■ **INSTRUCTIONS FOR THE TASK**
Please put the rows into a JSON list of strings, one string per line with blank lines omitted, beginning at the line that contains "Bigger between the" and stopping after the line that contains "From the image's perspective, is woven".

— Start of GIVEN ENTRIES —

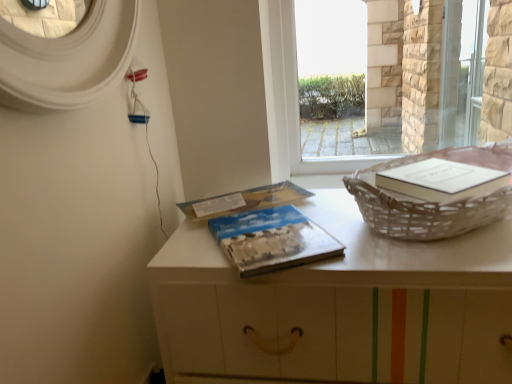
Locate an element on the screen. The width and height of the screenshot is (512, 384). blue matte paper at center, the 1th paperback book when ordered from back to front is located at coordinates (244, 201).

Describe the element at coordinates (340, 306) in the screenshot. I see `white matte table at center` at that location.

What do you see at coordinates (272, 240) in the screenshot?
I see `blue textured paper at center, marked as the second paperback book in a back-to-front arrangement` at bounding box center [272, 240].

The height and width of the screenshot is (384, 512). I want to click on woven wicker basket at right, so click(432, 203).

From the image's perspective, between blue textured paper at center, marked as the second paperback book in a back-to-front arrangement, and blue matte paper at center, which appears as the second paperback book when viewed from the front, which one is located above?

blue matte paper at center, which appears as the second paperback book when viewed from the front, appears higher in the image.

Visually, is blue textured paper at center, marked as the second paperback book in a back-to-front arrangement, positioned to the left or to the right of blue matte paper at center, the 1th paperback book when ordered from back to front?

In the image, blue textured paper at center, marked as the second paperback book in a back-to-front arrangement, appears on the right side of blue matte paper at center, the 1th paperback book when ordered from back to front.

Would you consider blue textured paper at center, marked as the second paperback book in a back-to-front arrangement, to be distant from blue matte paper at center, the 1th paperback book when ordered from back to front?

They are positioned close to each other.

Between blue textured paper at center, marked as the 1th paperback book in a front-to-back arrangement, and blue matte paper at center, which appears as the second paperback book when viewed from the front, which one has larger width?

blue textured paper at center, marked as the 1th paperback book in a front-to-back arrangement.

Based on the photo, which point is more distant from viewer, (413, 307) or (206, 213)?

The point (206, 213) is more distant.

From the image's perspective, is white matte table at center above or below blue matte paper at center, which appears as the second paperback book when viewed from the front?

white matte table at center is situated lower than blue matte paper at center, which appears as the second paperback book when viewed from the front, in the image.

Can you confirm if white matte table at center is taller than blue matte paper at center, the 1th paperback book when ordered from back to front?

Yes, white matte table at center is taller than blue matte paper at center, the 1th paperback book when ordered from back to front.

Looking at this image, would you say blue matte paper at center, the 1th paperback book when ordered from back to front, is part of white matte table at center's contents?

Yes, blue matte paper at center, the 1th paperback book when ordered from back to front, is a part of white matte table at center.

Consider the image. Is woven wicker basket at right in contact with transparent glass screen door at upper right?

No, woven wicker basket at right is not touching transparent glass screen door at upper right.

Is woven wicker basket at right looking in the opposite direction of transparent glass screen door at upper right?

Correct, woven wicker basket at right is looking away from transparent glass screen door at upper right.

From a real-world perspective, is woven wicker basket at right below transparent glass screen door at upper right?

Yes, from a real-world perspective, woven wicker basket at right is below transparent glass screen door at upper right.

Is blue textured paper at center, marked as the 1th paperback book in a front-to-back arrangement, not close to transparent glass window at center?

No, blue textured paper at center, marked as the 1th paperback book in a front-to-back arrangement, is in close proximity to transparent glass window at center.

What are the coordinates of `window behind the blue textured paper at center, marked as the second paperback book in a back-to-front arrangement` in the screenshot? It's located at (290, 99).

Does blue textured paper at center, marked as the second paperback book in a back-to-front arrangement, turn towards transparent glass window at center?

No, blue textured paper at center, marked as the second paperback book in a back-to-front arrangement, does not turn towards transparent glass window at center.

Considering the relative sizes of blue textured paper at center, marked as the 1th paperback book in a front-to-back arrangement, and transparent glass window at center in the image provided, is blue textured paper at center, marked as the 1th paperback book in a front-to-back arrangement, thinner than transparent glass window at center?

Incorrect, the width of blue textured paper at center, marked as the 1th paperback book in a front-to-back arrangement, is not less than that of transparent glass window at center.

Considering the sizes of objects blue textured paper at center, marked as the 1th paperback book in a front-to-back arrangement, and white matte table at center in the image provided, who is wider, blue textured paper at center, marked as the 1th paperback book in a front-to-back arrangement, or white matte table at center?

white matte table at center.

Based on the photo, how many degrees apart are the facing directions of blue textured paper at center, marked as the 1th paperback book in a front-to-back arrangement, and white matte table at center?

The angular difference between blue textured paper at center, marked as the 1th paperback book in a front-to-back arrangement, and white matte table at center is 32.7 degrees.

Is blue textured paper at center, marked as the second paperback book in a back-to-front arrangement, inside the boundaries of white matte table at center, or outside?

blue textured paper at center, marked as the second paperback book in a back-to-front arrangement, is spatially positioned inside white matte table at center.

How many degrees apart are the facing directions of blue textured paper at center, marked as the second paperback book in a back-to-front arrangement, and transparent glass screen door at upper right?

The angular difference between blue textured paper at center, marked as the second paperback book in a back-to-front arrangement, and transparent glass screen door at upper right is 33.8 degrees.

Considering the relative sizes of blue textured paper at center, marked as the 1th paperback book in a front-to-back arrangement, and transparent glass screen door at upper right in the image provided, is blue textured paper at center, marked as the 1th paperback book in a front-to-back arrangement, taller than transparent glass screen door at upper right?

In fact, blue textured paper at center, marked as the 1th paperback book in a front-to-back arrangement, may be shorter than transparent glass screen door at upper right.

This screenshot has width=512, height=384. I want to click on paperback book that is the 2nd one when counting downward from the transparent glass screen door at upper right (from the image's perspective), so click(x=272, y=240).

Between blue textured paper at center, marked as the second paperback book in a back-to-front arrangement, and transparent glass screen door at upper right, which one has larger size?

Bigger between the two is transparent glass screen door at upper right.

From the image's perspective, is woven wicker basket at right located beneath white matte table at center?

Incorrect, from the image's perspective, woven wicker basket at right is higher than white matte table at center.

Considering the positions of points (507, 193) and (502, 229), is point (507, 193) closer to camera compared to point (502, 229)?

Yes.

Does woven wicker basket at right appear on the left side of white matte table at center?

No, woven wicker basket at right is not to the left of white matte table at center.

Could you tell me if woven wicker basket at right is turned towards white matte table at center?

No.

At what (x,y) coordinates should I click in order to perform the action: click on paperback book in front of the blue matte paper at center, which appears as the second paperback book when viewed from the front. Please return your answer as a coordinate pair (x, y). The height and width of the screenshot is (384, 512). Looking at the image, I should click on (272, 240).

Where is `the 2nd paperback book above when counting from the white matte table at center (from the image's perspective)`? the 2nd paperback book above when counting from the white matte table at center (from the image's perspective) is located at coordinates (244, 201).

Based on their spatial positions, is white matte table at center or blue textured paper at center, marked as the second paperback book in a back-to-front arrangement, further from transparent glass window at center?

Among the two, white matte table at center is located further to transparent glass window at center.

Looking at the image, which one is located closer to transparent glass screen door at upper right, transparent glass window at center or blue textured paper at center, marked as the 1th paperback book in a front-to-back arrangement?

transparent glass window at center is positioned closer to the anchor transparent glass screen door at upper right.

When comparing their distances from white matte table at center, does blue matte paper at center, the 1th paperback book when ordered from back to front, or woven wicker basket at right seem further?

blue matte paper at center, the 1th paperback book when ordered from back to front, lies further to white matte table at center than the other object.

Which object lies nearer to the anchor point blue matte paper at center, the 1th paperback book when ordered from back to front, woven wicker basket at right or transparent glass screen door at upper right?

The object closer to blue matte paper at center, the 1th paperback book when ordered from back to front, is woven wicker basket at right.

From the image, which object appears to be farther from transparent glass window at center, white matte table at center or blue matte paper at center, which appears as the second paperback book when viewed from the front?

white matte table at center is further to transparent glass window at center.

Considering their positions, is white matte table at center positioned closer to transparent glass screen door at upper right than transparent glass window at center?

transparent glass window at center is positioned closer to the anchor transparent glass screen door at upper right.

Looking at the image, which one is located further to blue textured paper at center, marked as the 1th paperback book in a front-to-back arrangement, blue matte paper at center, the 1th paperback book when ordered from back to front, or transparent glass window at center?

transparent glass window at center is positioned further to the anchor blue textured paper at center, marked as the 1th paperback book in a front-to-back arrangement.

Looking at this image, when comparing their distances from transparent glass window at center, does woven wicker basket at right or transparent glass screen door at upper right seem further?

transparent glass screen door at upper right is further to transparent glass window at center.

Where is `paperback book between blue matte paper at center, the 1th paperback book when ordered from back to front, and white matte table at center in the up-down direction`? The image size is (512, 384). paperback book between blue matte paper at center, the 1th paperback book when ordered from back to front, and white matte table at center in the up-down direction is located at coordinates (272, 240).

Locate an element on the screen. Image resolution: width=512 pixels, height=384 pixels. window located between white matte table at center and transparent glass screen door at upper right in the depth direction is located at coordinates (290, 99).

In order to click on paperback book situated between blue matte paper at center, the 1th paperback book when ordered from back to front, and woven wicker basket at right from left to right in this screenshot , I will do `click(272, 240)`.

At what (x,y) coordinates should I click in order to perform the action: click on basket container that lies between transparent glass window at center and white matte table at center from top to bottom. Please return your answer as a coordinate pair (x, y). Looking at the image, I should click on (432, 203).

— End of GIVEN ENTRIES —

■ **SOLUTION TO THE EXERCISE**
[
  "Bigger between the two is transparent glass screen door at upper right.",
  "From the image's perspective, is woven wicker basket at right located beneath white matte table at center?"
]